### THE PROBLEM
Below is a block of records. Copy every line in it that contains the word "none".

(Beginning of EXCERPTED DATA)

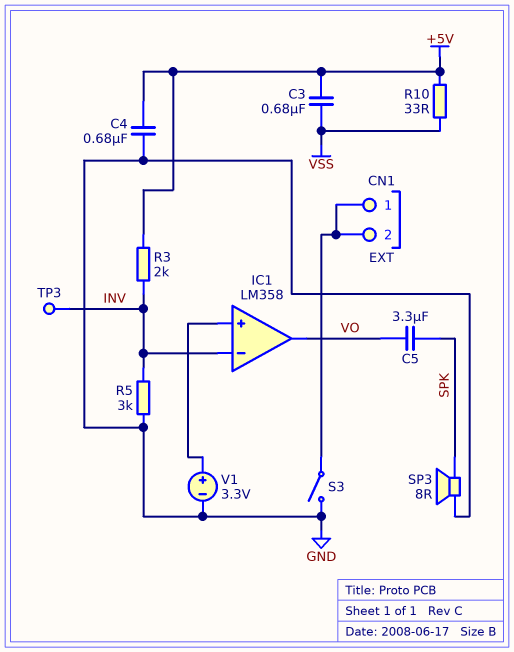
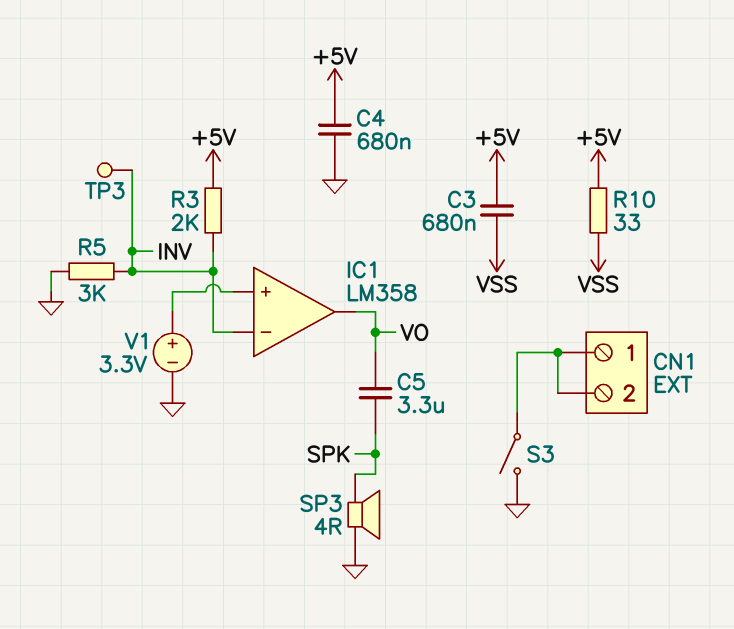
SP3: speaker 8R (GND, SPK) -> speaker 4R (GND, SPK)

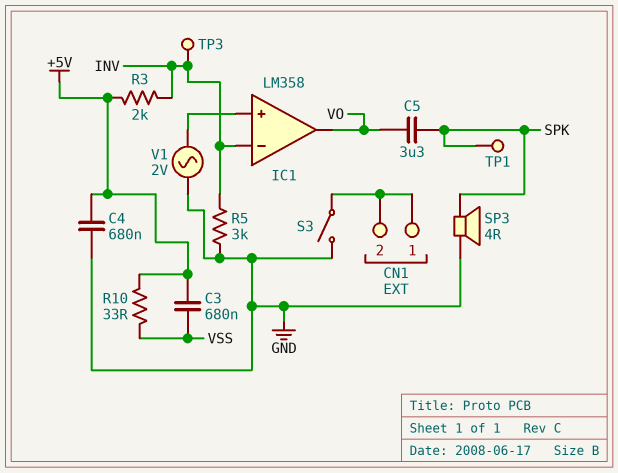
TP1: none -> test point (SPK)
V1: 3.3V (plus IC1/in+, minus GND) -> AC 2V (GND, IC1/in+)

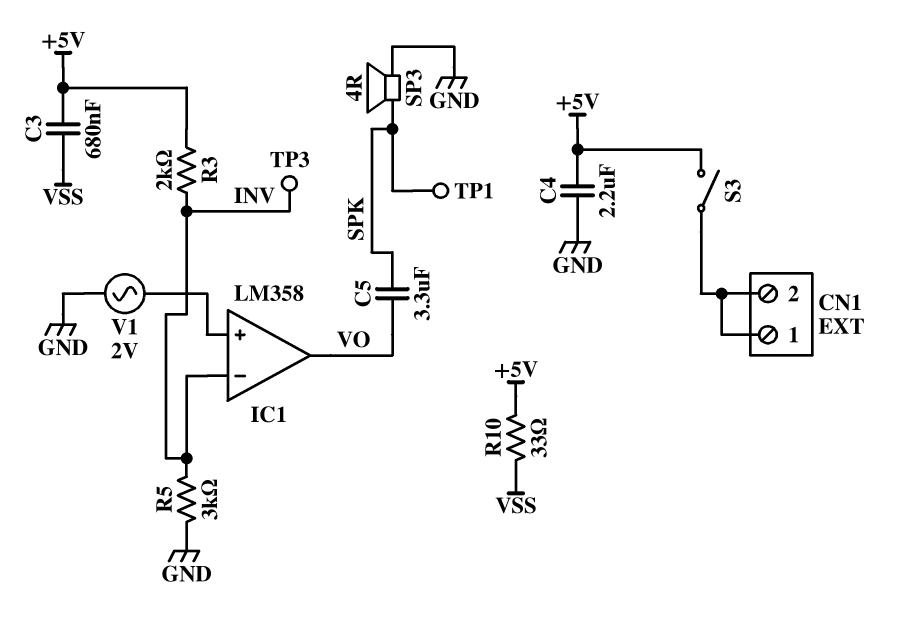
C4: 680nF (+5V, GND) -> 2.2uF (+5V, GND)
S3: switch (CN1/1, GND) -> switch (+5V, CN1/1)

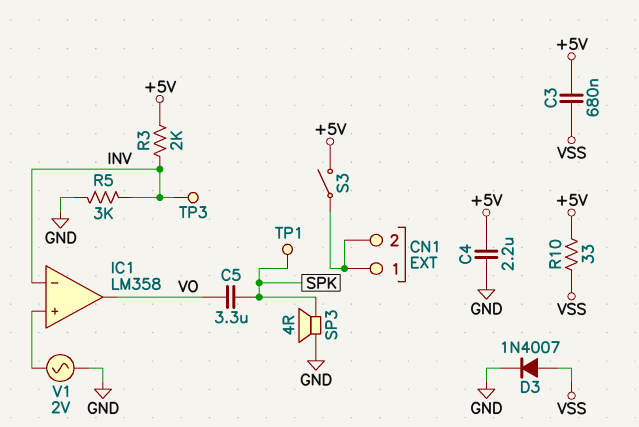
D3: none -> diode 1N4007 (A VSS, K GND)

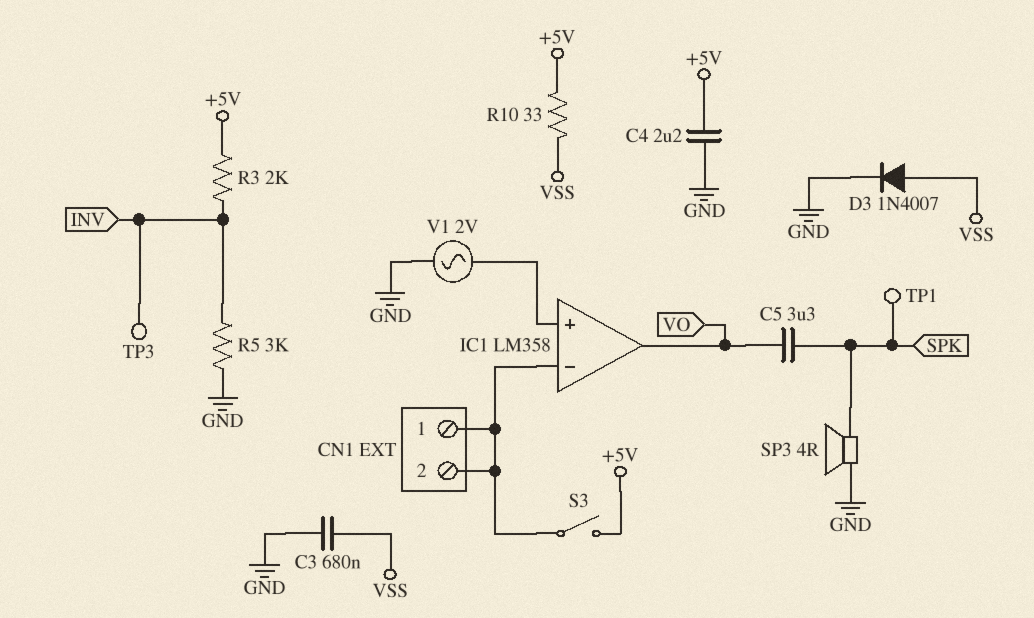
C3: 680nF (+5V, VSS) -> 680nF (GND, VSS)
IC1 pin in-: INV -> CN1/1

(End of EXCERPTED DATA)

### WRITTEN SOLUTION
TP1: none -> test point (SPK)
D3: none -> diode 1N4007 (A VSS, K GND)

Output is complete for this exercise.